**Problem requirements**: Will you output all of the data below exactly, omitting the images?

[Before and after images]
_____

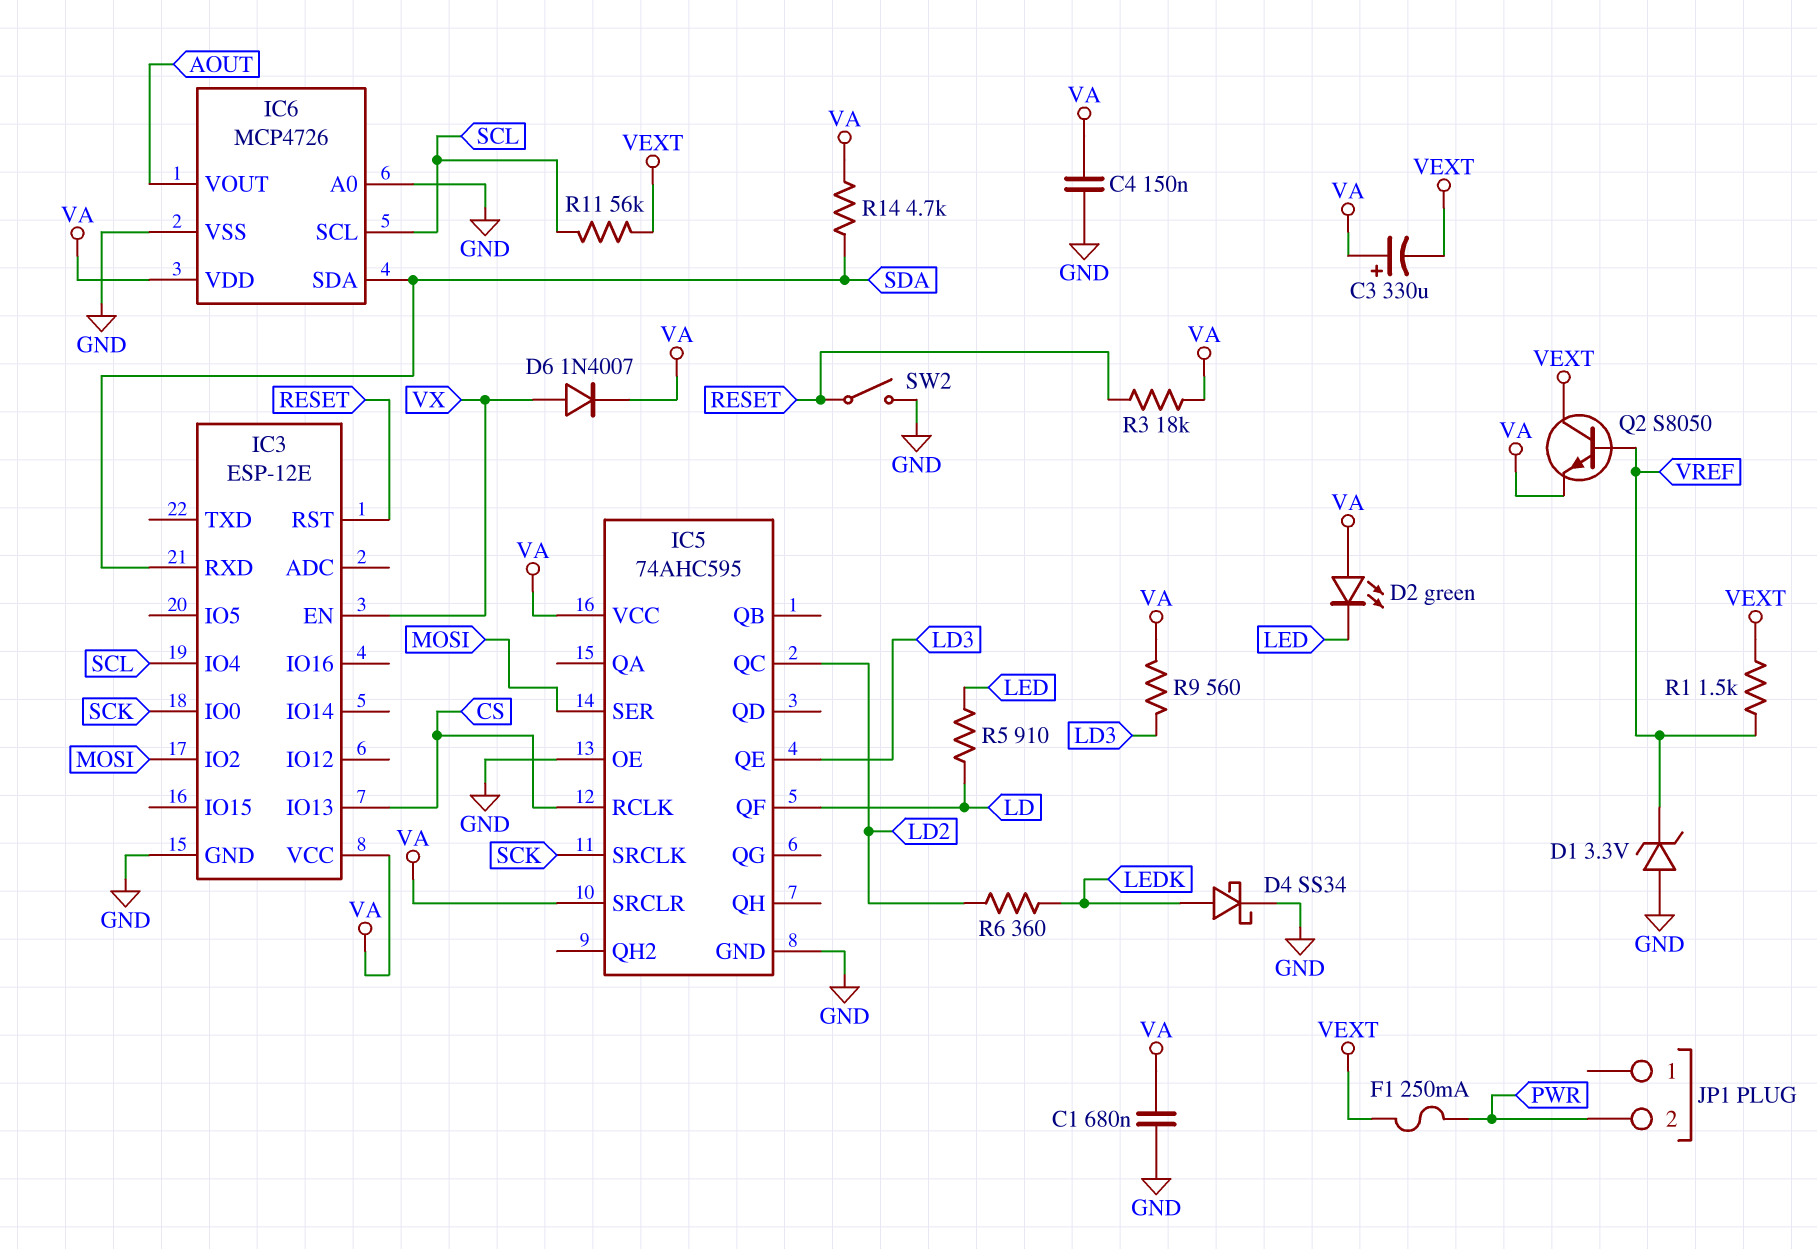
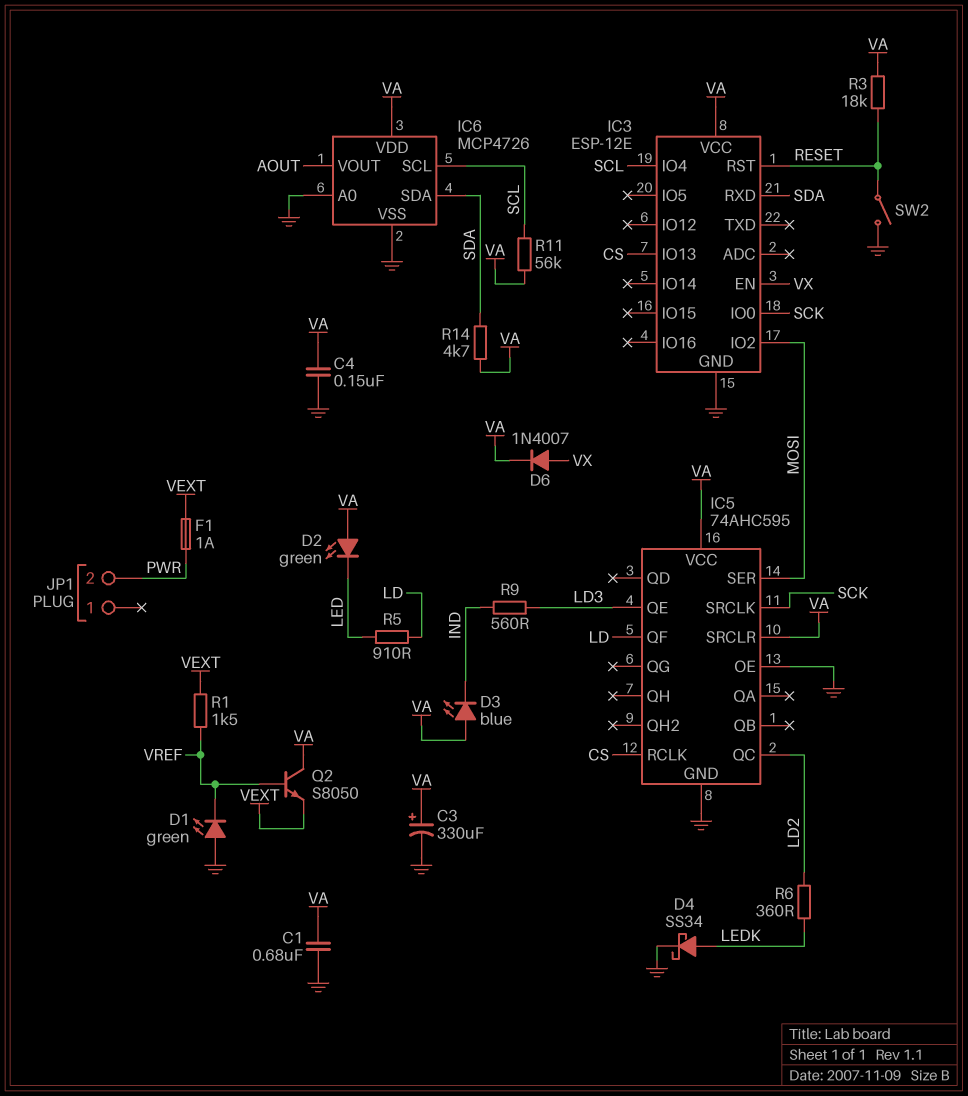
C3: 330uF (plus VA, minus VEXT) -> 330uF (plus VA, minus GND)
D1: zener 3.3V (A GND, K VREF) -> LED green (A GND, K VREF)
D3: none -> LED blue (A VA, K IND)
F1: 250mA (PWR, VEXT) -> 1A (PWR, VEXT)
Q2: NPN S8050 (B VREF, C VEXT, E VA) -> NPN S8050 (B VREF, C VA, E VEXT)
R9: 560 (LD3, VA) -> 560 (IND, LD3)
R11: 56k (SCL, VEXT) -> 56k (SCL, VA)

_____

**Answer below**:
C3: 330uF (plus VA, minus VEXT) -> 330uF (plus VA, minus GND)
D1: zener 3.3V (A GND, K VREF) -> LED green (A GND, K VREF)
D3: none -> LED blue (A VA, K IND)
F1: 250mA (PWR, VEXT) -> 1A (PWR, VEXT)
Q2: NPN S8050 (B VREF, C VEXT, E VA) -> NPN S8050 (B VREF, C VA, E VEXT)
R9: 560 (LD3, VA) -> 560 (IND, LD3)
R11: 56k (SCL, VEXT) -> 56k (SCL, VA)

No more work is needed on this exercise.